Your task is to copy each line of the records that includes the string "white".

** Opening Data records block **

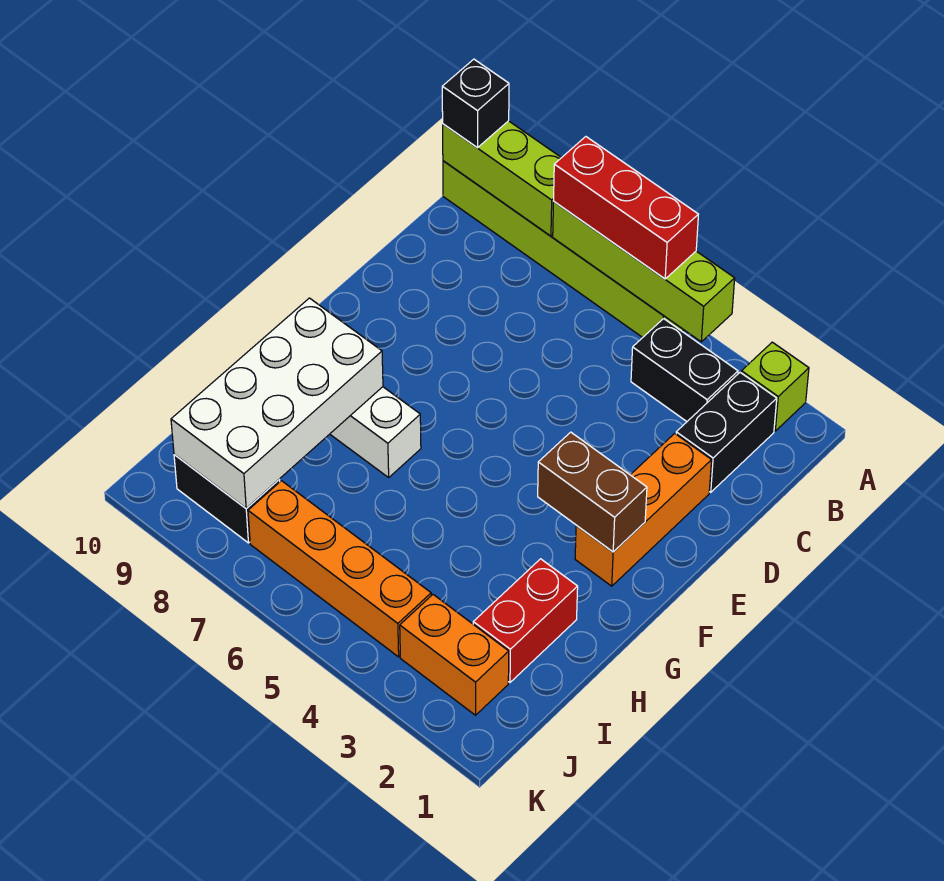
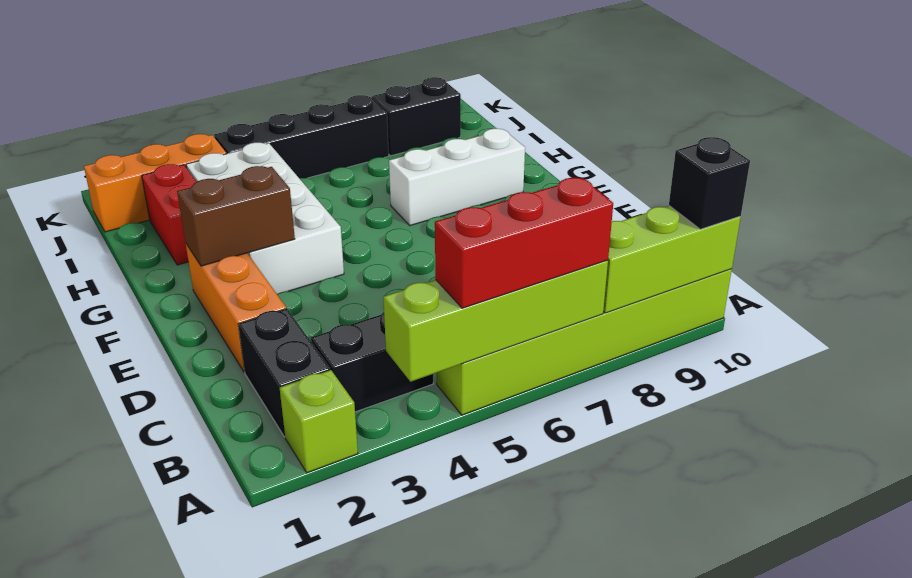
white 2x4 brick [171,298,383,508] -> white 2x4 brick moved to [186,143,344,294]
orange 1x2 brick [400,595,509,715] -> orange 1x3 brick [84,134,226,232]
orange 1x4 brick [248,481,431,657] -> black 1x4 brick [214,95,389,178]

** Closing Data records block **
** Opening Data records block **

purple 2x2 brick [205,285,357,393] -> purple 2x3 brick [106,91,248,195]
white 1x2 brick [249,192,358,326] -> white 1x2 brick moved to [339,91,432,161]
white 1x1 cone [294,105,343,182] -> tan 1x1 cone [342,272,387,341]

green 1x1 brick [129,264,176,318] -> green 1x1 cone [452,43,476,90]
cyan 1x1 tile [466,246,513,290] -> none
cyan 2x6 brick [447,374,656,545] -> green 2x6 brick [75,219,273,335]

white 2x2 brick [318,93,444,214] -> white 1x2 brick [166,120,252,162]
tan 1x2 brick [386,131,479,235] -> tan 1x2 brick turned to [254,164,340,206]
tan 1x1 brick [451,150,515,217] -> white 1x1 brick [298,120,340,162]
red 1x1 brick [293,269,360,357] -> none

** Closing Data records block **
** Opening Data records block **

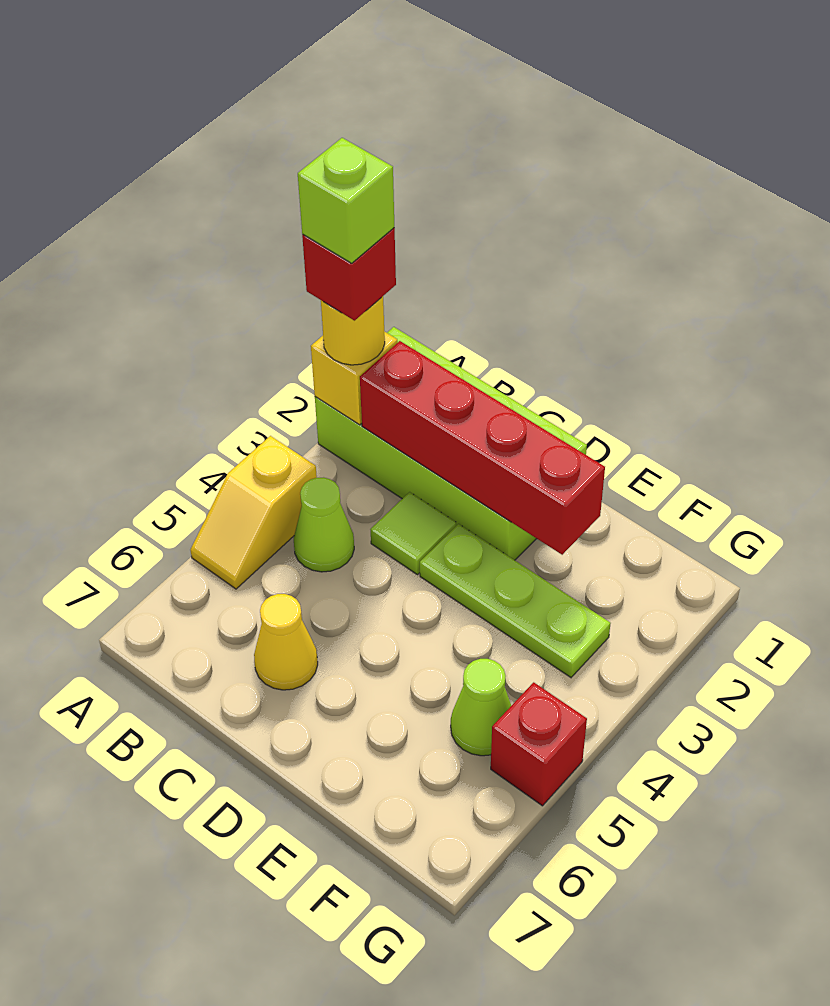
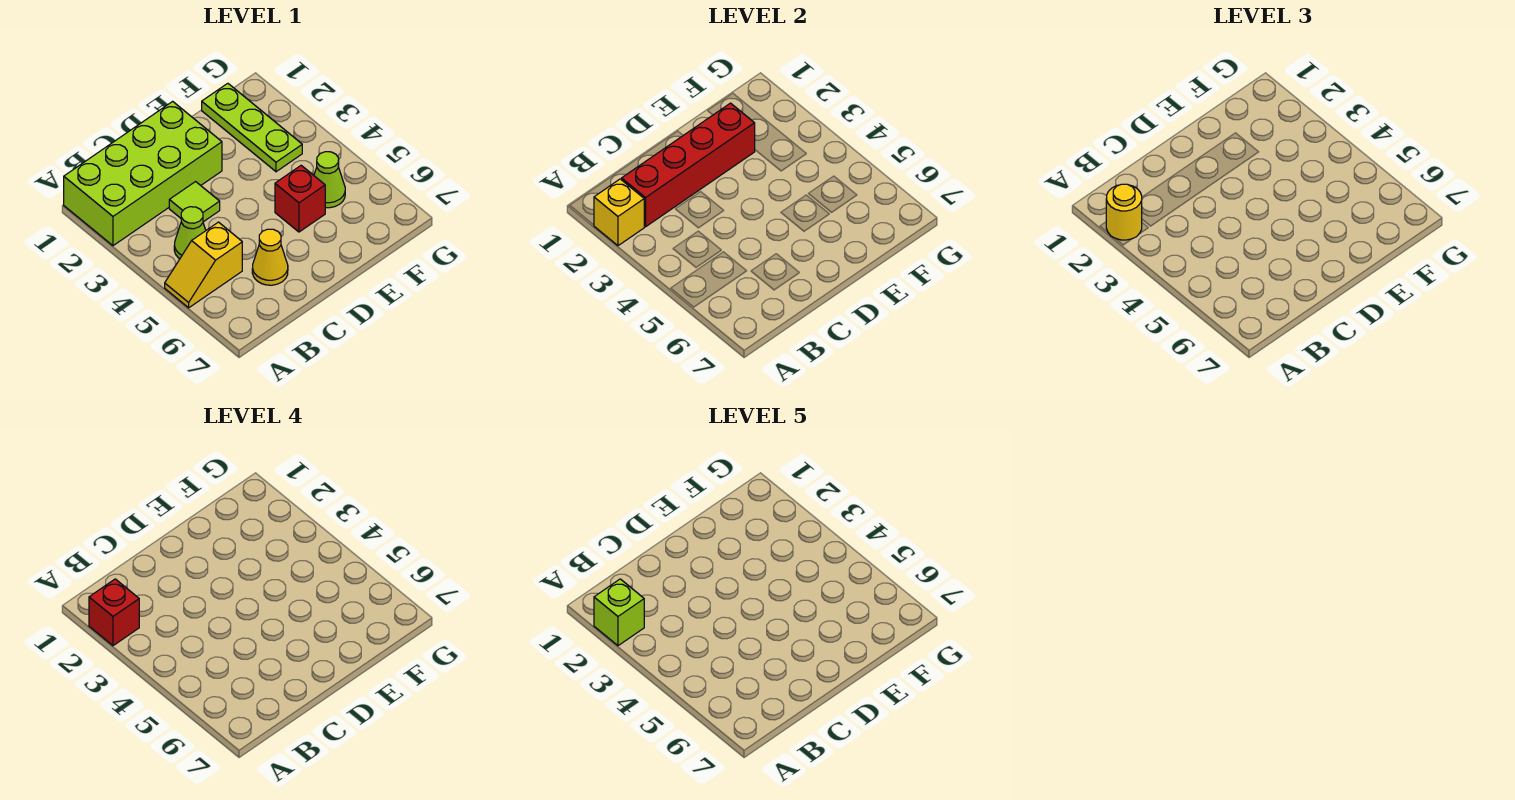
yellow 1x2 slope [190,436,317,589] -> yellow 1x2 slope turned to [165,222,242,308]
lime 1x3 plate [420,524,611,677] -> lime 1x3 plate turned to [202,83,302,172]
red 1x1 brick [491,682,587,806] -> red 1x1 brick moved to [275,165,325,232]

** Closing Data records block **

■ **Completed task**:
white 2x4 brick [171,298,383,508] -> white 2x4 brick moved to [186,143,344,294]
white 1x2 brick [249,192,358,326] -> white 1x2 brick moved to [339,91,432,161]
white 1x1 cone [294,105,343,182] -> tan 1x1 cone [342,272,387,341]
white 2x2 brick [318,93,444,214] -> white 1x2 brick [166,120,252,162]
tan 1x1 brick [451,150,515,217] -> white 1x1 brick [298,120,340,162]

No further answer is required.